**Task**
The required answer is an exact copy of the records below, without pictures.

------------------------------

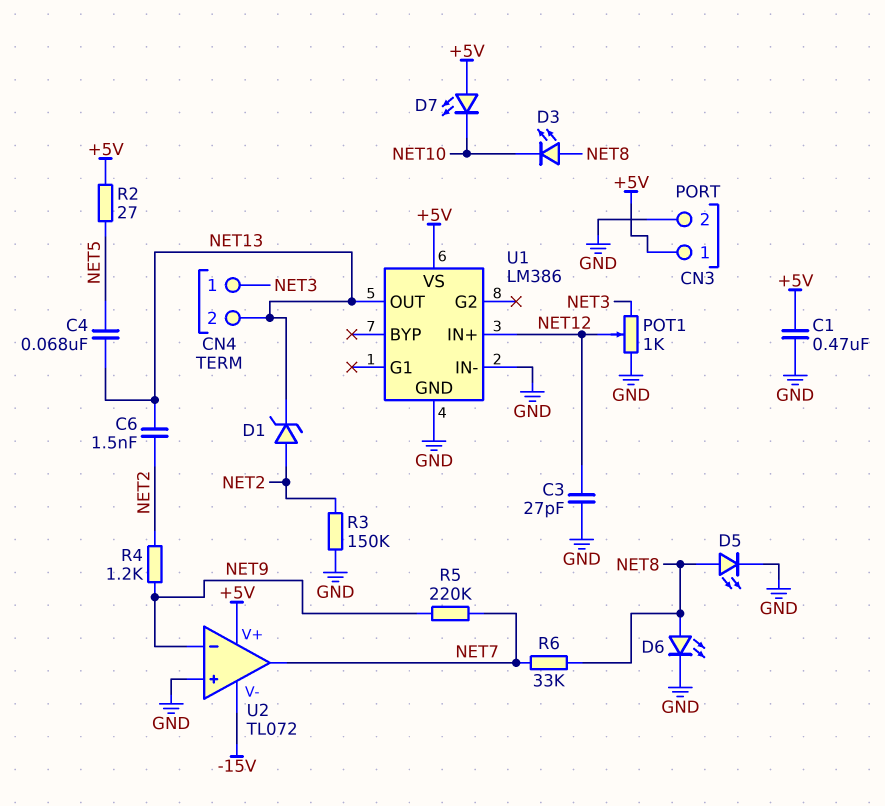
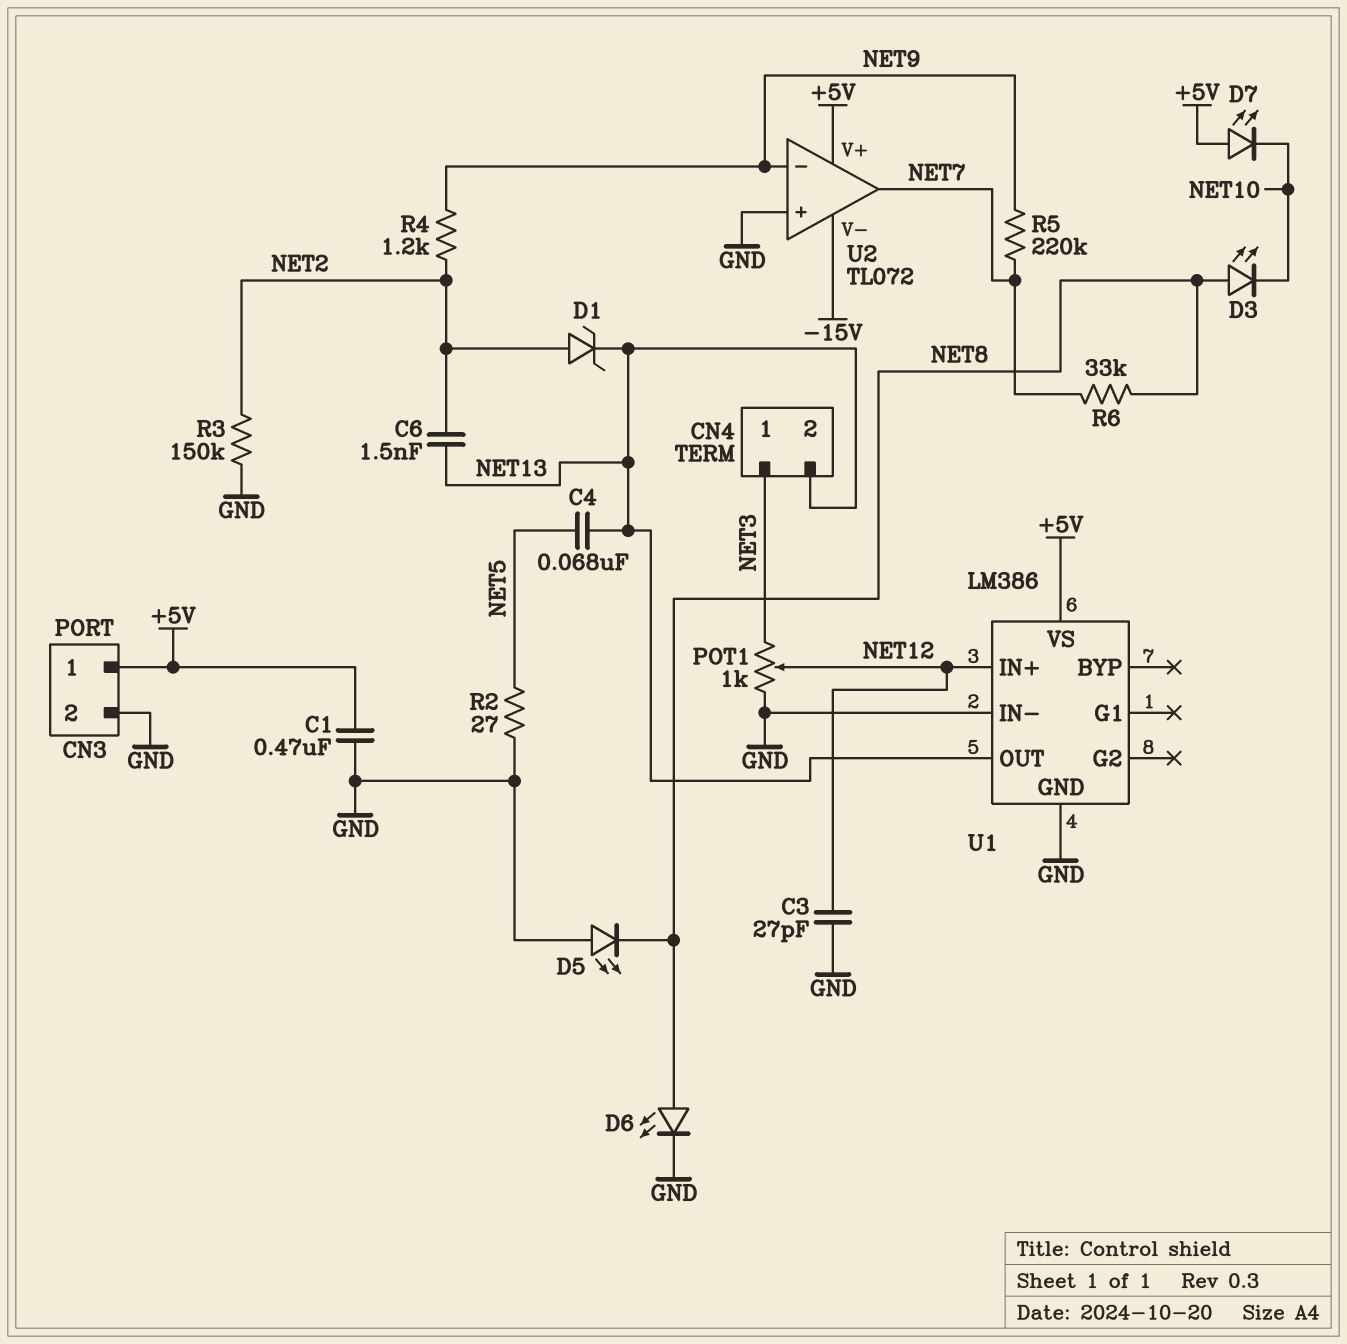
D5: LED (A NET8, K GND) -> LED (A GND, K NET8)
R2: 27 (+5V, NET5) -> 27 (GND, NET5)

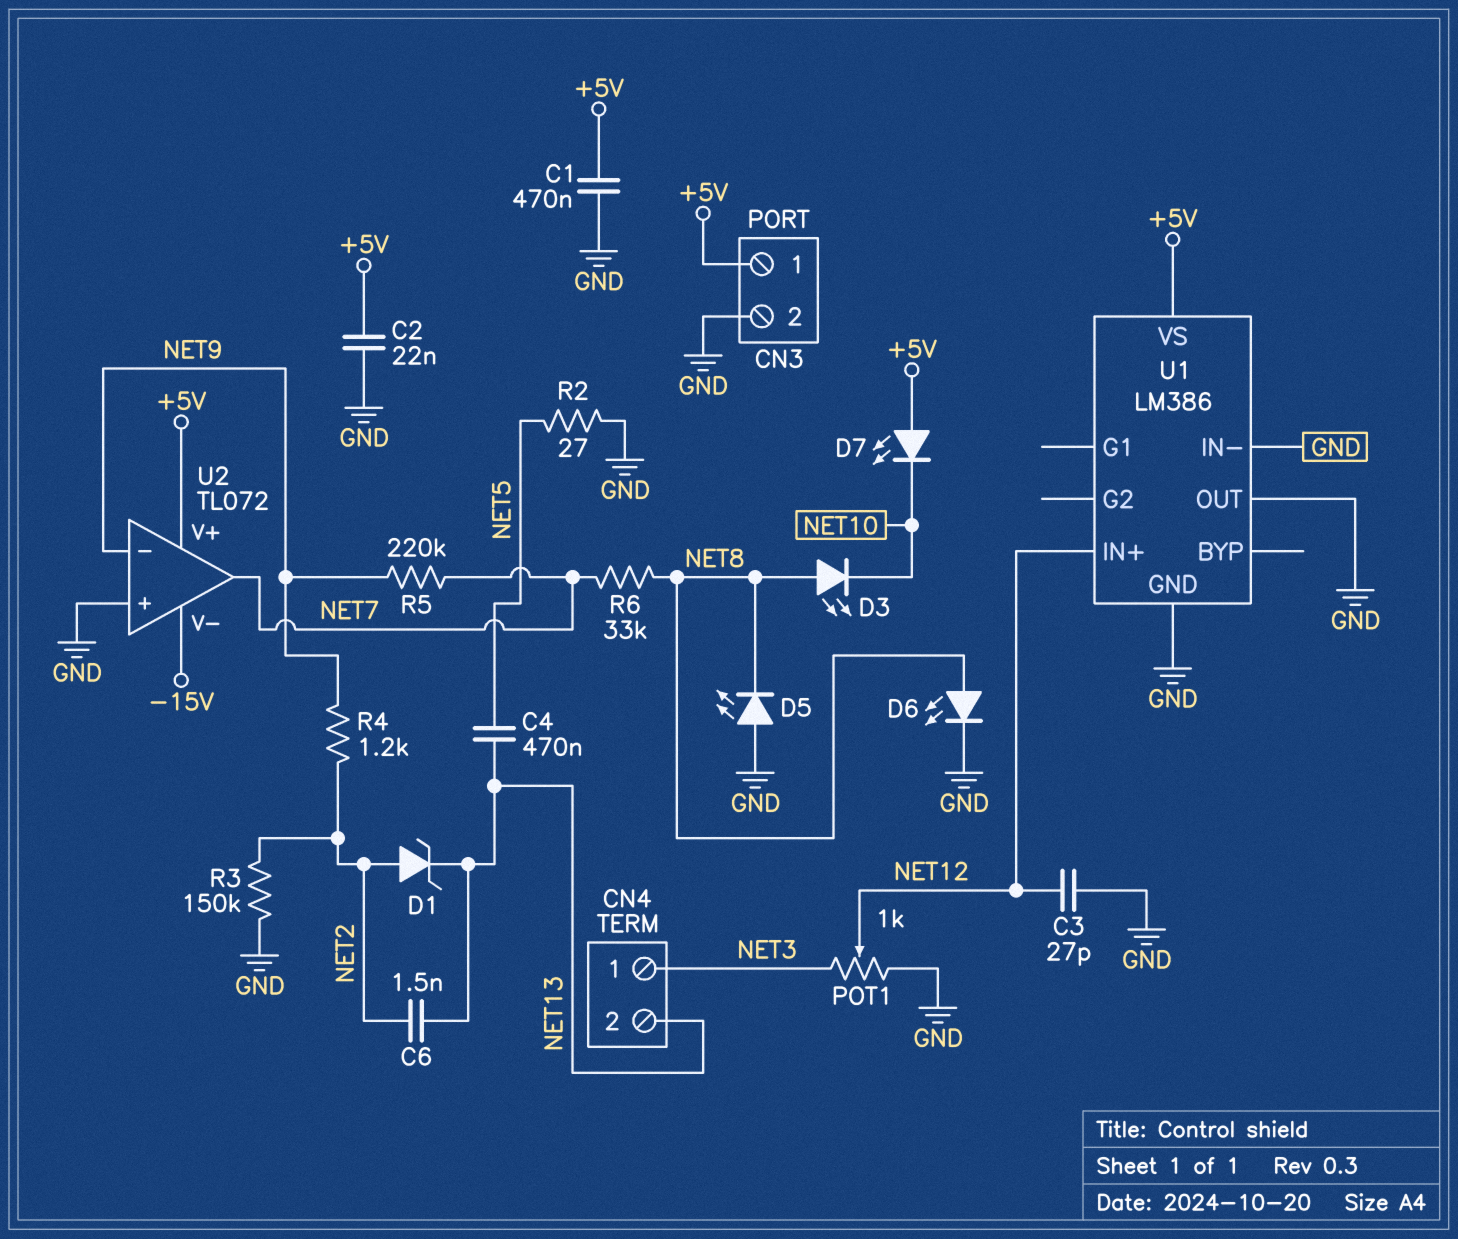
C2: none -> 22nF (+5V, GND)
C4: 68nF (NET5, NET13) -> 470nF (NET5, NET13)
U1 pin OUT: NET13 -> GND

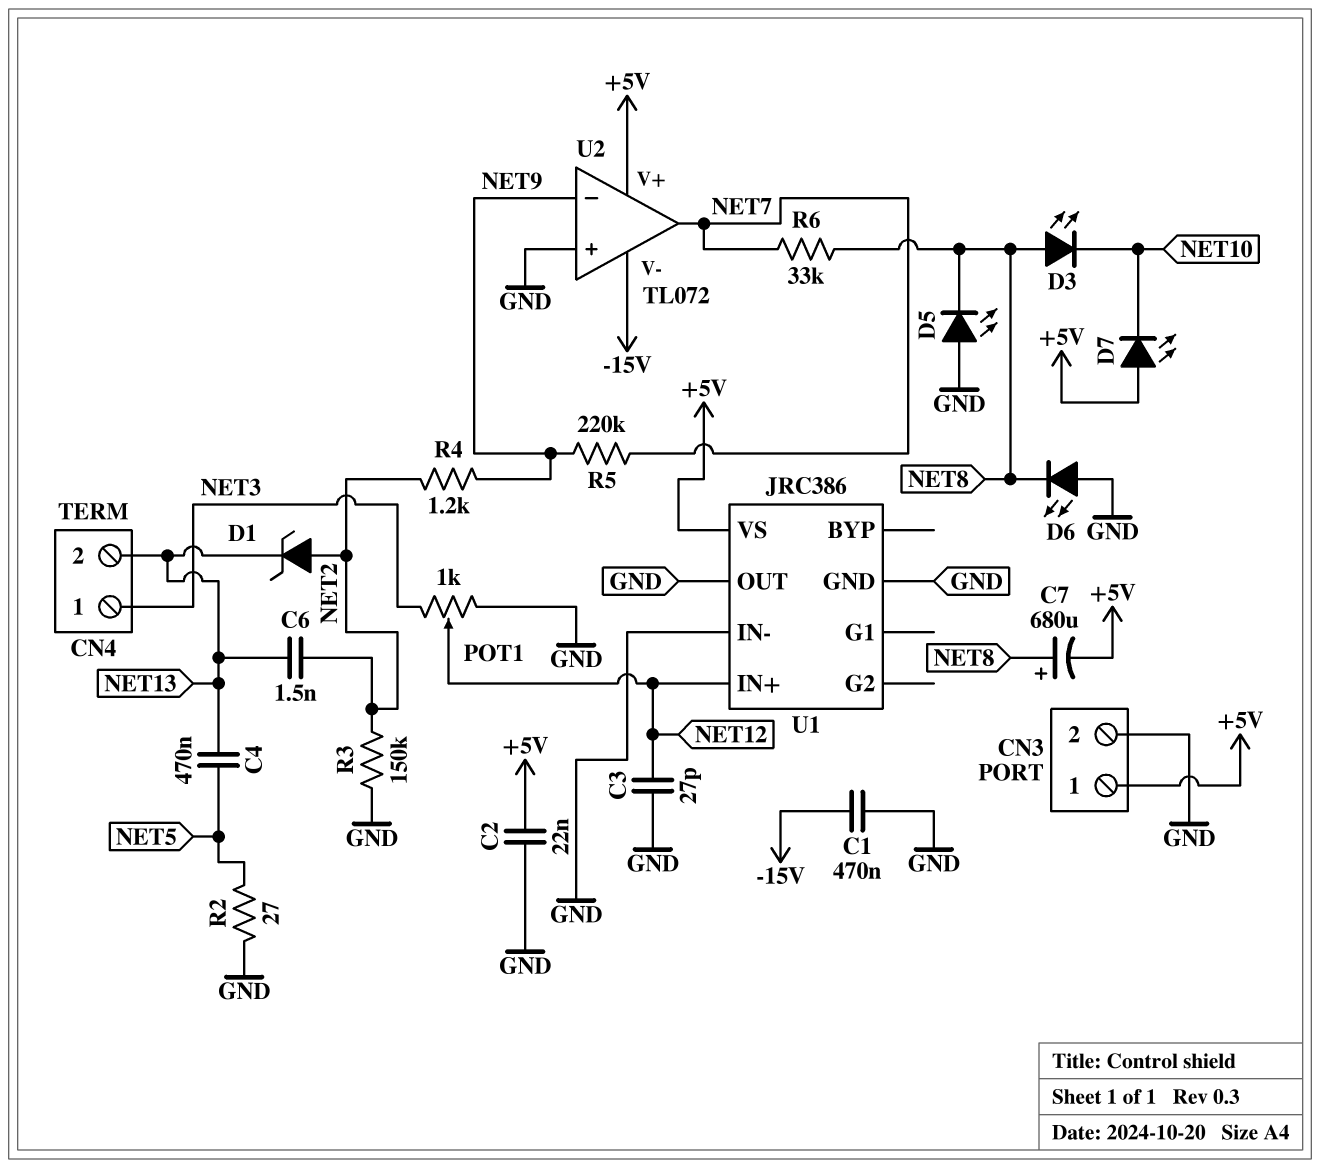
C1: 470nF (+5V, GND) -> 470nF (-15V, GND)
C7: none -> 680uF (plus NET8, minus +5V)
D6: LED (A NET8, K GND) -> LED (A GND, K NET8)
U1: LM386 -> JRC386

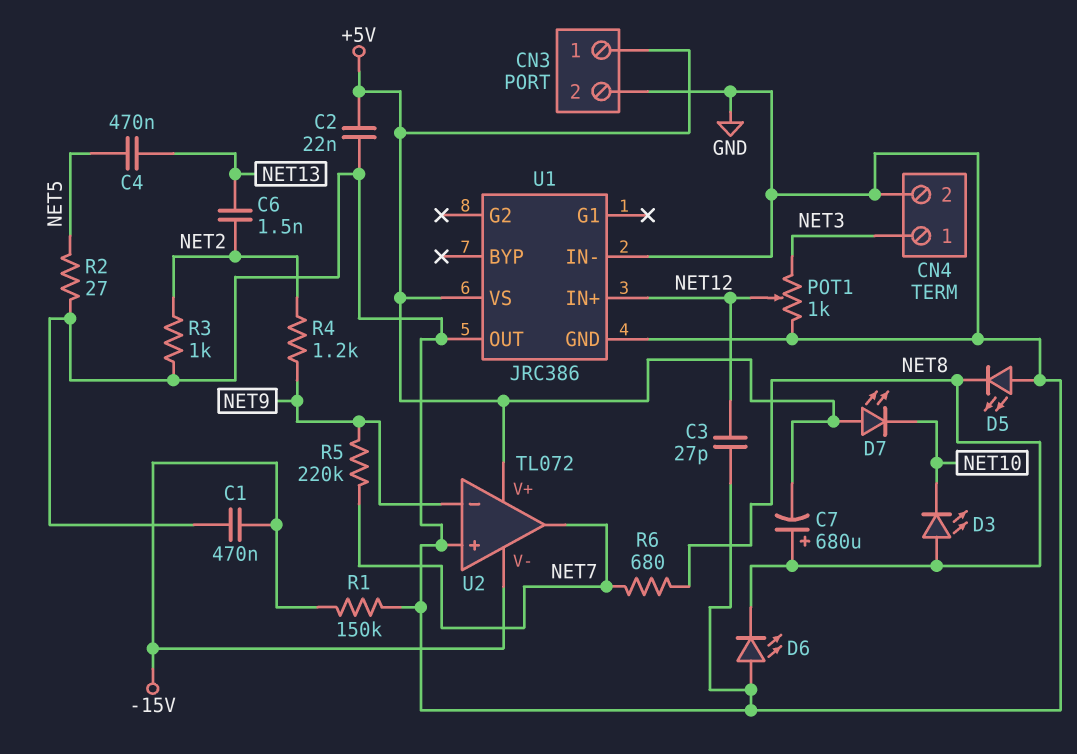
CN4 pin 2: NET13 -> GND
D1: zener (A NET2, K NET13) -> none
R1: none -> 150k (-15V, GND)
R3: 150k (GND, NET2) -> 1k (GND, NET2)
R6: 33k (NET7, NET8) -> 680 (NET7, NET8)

------------------------------

**Response**
D5: LED (A NET8, K GND) -> LED (A GND, K NET8)
R2: 27 (+5V, NET5) -> 27 (GND, NET5)

C2: none -> 22nF (+5V, GND)
C4: 68nF (NET5, NET13) -> 470nF (NET5, NET13)
U1 pin OUT: NET13 -> GND

C1: 470nF (+5V, GND) -> 470nF (-15V, GND)
C7: none -> 680uF (plus NET8, minus +5V)
D6: LED (A NET8, K GND) -> LED (A GND, K NET8)
U1: LM386 -> JRC386

CN4 pin 2: NET13 -> GND
D1: zener (A NET2, K NET13) -> none
R1: none -> 150k (-15V, GND)
R3: 150k (GND, NET2) -> 1k (GND, NET2)
R6: 33k (NET7, NET8) -> 680 (NET7, NET8)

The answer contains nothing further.